** Task brief **
Please copy each line of the listing that includes the string "DGND".

** Exercise inputs **

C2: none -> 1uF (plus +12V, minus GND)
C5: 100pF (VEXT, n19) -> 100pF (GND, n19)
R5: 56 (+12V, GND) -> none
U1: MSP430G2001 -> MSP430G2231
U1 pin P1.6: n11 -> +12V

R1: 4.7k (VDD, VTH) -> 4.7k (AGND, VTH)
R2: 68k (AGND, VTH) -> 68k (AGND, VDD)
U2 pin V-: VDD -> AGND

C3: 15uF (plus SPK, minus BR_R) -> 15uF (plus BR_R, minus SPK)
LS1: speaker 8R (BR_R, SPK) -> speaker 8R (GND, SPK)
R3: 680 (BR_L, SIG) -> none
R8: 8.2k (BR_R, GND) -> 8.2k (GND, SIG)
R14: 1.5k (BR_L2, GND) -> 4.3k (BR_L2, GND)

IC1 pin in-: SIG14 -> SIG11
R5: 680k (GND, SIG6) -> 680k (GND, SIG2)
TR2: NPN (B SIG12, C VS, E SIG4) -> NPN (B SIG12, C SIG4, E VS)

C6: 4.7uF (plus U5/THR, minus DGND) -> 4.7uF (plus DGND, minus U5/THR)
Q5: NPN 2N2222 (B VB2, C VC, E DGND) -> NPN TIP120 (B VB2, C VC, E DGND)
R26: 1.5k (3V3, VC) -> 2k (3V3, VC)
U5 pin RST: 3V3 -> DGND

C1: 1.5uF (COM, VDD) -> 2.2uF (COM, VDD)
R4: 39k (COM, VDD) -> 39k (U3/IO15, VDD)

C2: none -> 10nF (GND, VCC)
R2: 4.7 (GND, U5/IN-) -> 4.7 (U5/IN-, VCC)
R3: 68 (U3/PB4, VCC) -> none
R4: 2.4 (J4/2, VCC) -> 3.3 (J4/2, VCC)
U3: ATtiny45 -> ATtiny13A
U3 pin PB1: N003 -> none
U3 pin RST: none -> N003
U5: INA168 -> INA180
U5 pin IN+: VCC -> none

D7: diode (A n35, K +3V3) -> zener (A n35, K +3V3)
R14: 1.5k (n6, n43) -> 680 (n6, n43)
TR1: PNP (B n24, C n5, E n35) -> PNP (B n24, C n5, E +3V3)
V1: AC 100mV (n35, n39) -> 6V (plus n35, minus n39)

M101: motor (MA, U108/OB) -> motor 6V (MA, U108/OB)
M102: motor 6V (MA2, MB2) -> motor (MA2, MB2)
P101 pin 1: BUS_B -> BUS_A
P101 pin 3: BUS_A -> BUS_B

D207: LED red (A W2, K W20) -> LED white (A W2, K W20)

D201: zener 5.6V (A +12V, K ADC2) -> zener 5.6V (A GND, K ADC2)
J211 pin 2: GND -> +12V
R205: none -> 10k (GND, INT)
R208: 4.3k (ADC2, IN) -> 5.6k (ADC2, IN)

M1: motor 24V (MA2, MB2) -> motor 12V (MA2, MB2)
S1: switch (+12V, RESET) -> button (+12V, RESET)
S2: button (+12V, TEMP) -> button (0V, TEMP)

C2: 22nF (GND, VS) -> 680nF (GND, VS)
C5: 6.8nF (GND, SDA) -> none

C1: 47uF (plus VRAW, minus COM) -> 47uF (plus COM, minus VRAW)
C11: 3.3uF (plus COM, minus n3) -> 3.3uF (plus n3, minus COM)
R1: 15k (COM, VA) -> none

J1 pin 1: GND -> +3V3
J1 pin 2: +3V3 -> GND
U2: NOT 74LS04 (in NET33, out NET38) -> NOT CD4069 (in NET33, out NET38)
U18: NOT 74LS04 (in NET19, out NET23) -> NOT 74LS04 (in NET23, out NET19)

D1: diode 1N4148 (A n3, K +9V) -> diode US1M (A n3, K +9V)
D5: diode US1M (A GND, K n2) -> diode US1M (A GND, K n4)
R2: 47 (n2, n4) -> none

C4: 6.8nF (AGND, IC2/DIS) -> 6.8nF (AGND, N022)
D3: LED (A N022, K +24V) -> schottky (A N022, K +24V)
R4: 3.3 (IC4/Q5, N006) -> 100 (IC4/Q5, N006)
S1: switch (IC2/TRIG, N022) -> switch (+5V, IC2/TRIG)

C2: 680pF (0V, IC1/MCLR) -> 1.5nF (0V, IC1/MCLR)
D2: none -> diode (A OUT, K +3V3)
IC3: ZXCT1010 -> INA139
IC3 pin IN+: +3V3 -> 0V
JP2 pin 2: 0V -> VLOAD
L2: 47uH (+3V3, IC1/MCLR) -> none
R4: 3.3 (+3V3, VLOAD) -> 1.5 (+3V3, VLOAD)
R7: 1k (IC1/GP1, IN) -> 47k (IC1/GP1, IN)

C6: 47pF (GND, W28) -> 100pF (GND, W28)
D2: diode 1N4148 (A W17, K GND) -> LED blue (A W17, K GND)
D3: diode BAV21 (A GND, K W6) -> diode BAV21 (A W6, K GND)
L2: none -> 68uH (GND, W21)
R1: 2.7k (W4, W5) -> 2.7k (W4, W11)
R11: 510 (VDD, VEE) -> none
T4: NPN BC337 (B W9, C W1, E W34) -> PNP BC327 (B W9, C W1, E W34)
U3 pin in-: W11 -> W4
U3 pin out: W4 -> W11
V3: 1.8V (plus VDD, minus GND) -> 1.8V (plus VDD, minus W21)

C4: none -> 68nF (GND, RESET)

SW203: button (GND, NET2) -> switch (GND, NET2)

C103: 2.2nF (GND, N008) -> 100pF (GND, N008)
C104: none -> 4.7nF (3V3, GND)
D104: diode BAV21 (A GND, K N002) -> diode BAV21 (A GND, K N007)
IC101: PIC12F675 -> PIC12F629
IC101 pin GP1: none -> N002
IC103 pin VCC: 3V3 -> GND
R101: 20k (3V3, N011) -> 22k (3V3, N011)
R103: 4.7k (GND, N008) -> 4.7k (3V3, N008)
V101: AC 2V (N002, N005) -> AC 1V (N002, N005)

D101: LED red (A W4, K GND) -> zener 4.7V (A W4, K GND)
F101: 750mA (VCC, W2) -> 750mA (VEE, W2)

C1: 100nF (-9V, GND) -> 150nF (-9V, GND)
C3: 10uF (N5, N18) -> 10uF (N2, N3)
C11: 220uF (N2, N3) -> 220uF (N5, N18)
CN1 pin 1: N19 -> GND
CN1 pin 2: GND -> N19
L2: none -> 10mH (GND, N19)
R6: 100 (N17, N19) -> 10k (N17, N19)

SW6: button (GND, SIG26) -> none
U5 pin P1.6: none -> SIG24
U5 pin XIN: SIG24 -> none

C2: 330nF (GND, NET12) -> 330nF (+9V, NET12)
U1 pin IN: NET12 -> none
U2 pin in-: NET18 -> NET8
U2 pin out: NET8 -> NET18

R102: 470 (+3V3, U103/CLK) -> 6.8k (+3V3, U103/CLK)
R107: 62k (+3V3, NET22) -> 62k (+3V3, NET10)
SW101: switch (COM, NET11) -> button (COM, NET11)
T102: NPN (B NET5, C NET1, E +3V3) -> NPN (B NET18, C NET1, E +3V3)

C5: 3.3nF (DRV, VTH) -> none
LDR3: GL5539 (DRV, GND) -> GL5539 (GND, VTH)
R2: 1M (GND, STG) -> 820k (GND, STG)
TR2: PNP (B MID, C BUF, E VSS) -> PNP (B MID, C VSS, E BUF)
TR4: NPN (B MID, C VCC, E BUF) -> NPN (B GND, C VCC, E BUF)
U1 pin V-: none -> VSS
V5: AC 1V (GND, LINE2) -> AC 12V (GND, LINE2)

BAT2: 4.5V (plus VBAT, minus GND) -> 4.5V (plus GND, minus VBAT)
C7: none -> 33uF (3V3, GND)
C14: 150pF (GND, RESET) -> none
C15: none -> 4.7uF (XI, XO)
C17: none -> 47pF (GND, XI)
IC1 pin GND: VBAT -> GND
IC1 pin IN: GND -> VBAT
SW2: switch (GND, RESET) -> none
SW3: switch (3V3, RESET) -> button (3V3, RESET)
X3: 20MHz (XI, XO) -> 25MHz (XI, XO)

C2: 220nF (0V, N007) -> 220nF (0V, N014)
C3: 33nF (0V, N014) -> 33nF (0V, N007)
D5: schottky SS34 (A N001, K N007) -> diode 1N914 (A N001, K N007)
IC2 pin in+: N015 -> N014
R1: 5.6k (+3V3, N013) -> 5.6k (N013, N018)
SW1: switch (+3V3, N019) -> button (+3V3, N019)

** The answer **
C6: 4.7uF (plus U5/THR, minus DGND) -> 4.7uF (plus DGND, minus U5/THR)
Q5: NPN 2N2222 (B VB2, C VC, E DGND) -> NPN TIP120 (B VB2, C VC, E DGND)
U5 pin RST: 3V3 -> DGND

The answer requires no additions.